WORK INSTRUCTION
Give again, word for word, every line in the entries below from the line with "tan plate B3" up to and including the line with "lime plate B7", and no other line.

(INPUT DATA Opens)

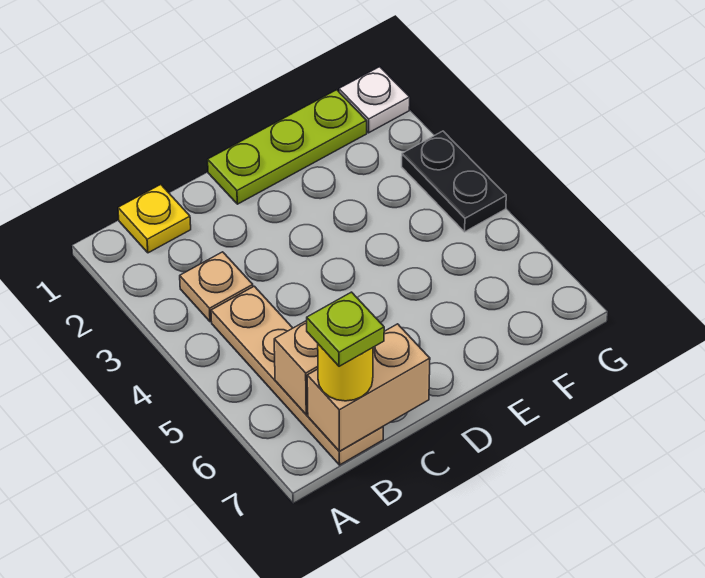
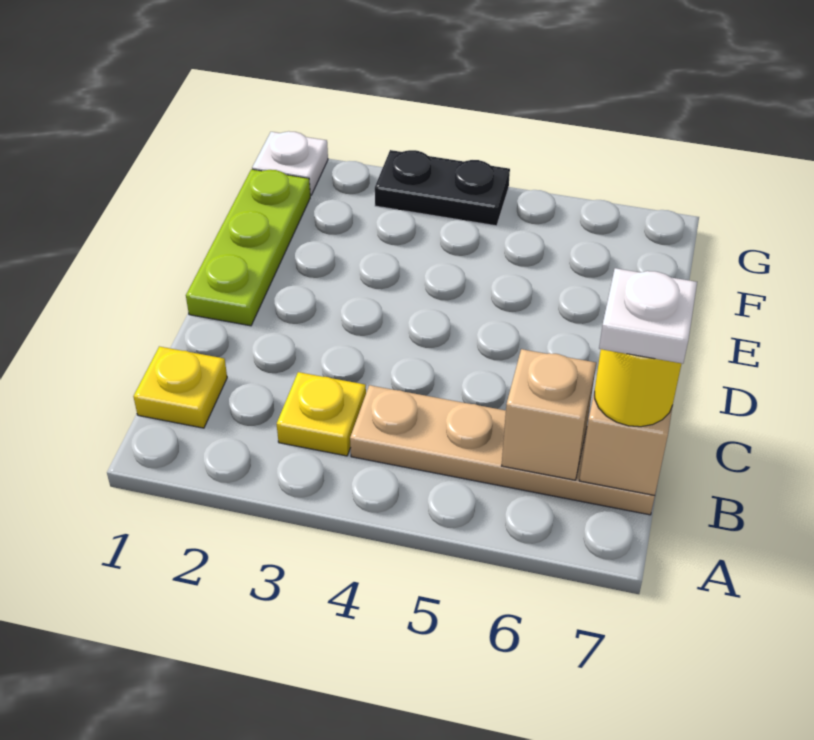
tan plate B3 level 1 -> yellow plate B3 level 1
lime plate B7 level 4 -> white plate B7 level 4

(INPUT DATA Closes)
(INPUT DATA Opens)

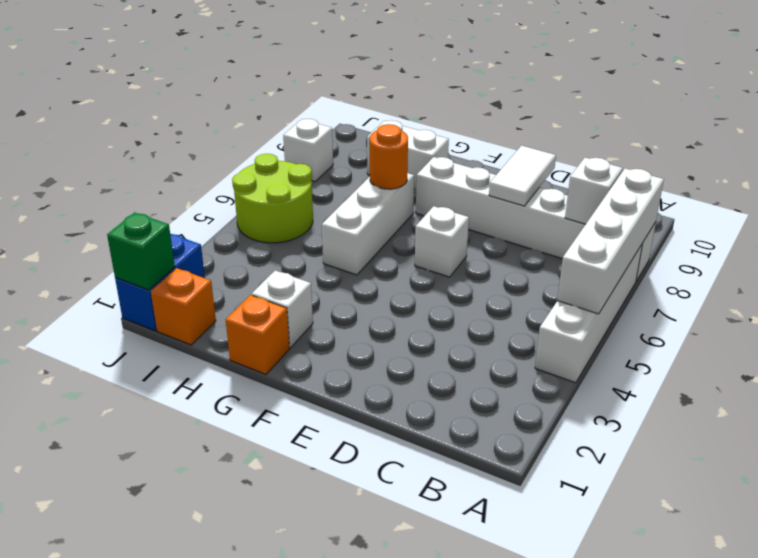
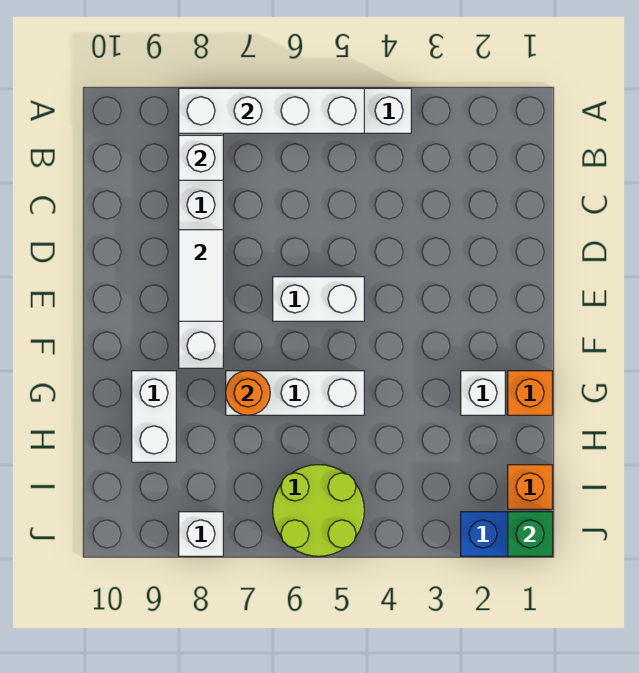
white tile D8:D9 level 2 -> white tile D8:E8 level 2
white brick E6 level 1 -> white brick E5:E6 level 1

(INPUT DATA Closes)
(INPUT DATA Opens)

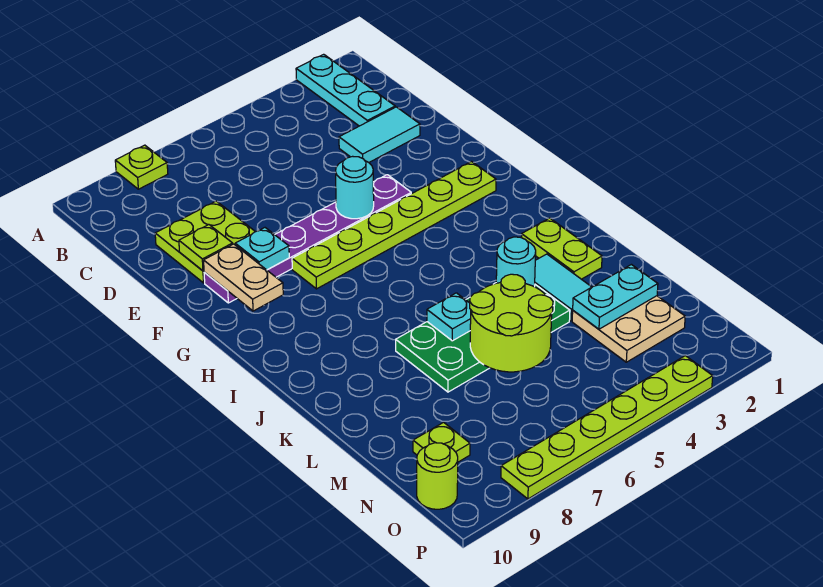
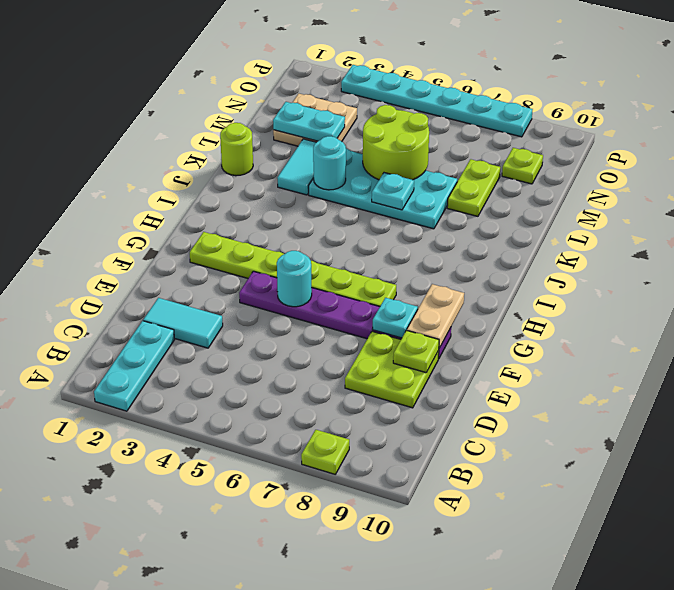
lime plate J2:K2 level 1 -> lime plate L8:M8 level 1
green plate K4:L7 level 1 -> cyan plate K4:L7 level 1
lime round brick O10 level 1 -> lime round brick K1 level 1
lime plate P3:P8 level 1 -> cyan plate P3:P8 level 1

(INPUT DATA Closes)

TASK OUTPUT
tan plate B3 level 1 -> yellow plate B3 level 1
lime plate B7 level 4 -> white plate B7 level 4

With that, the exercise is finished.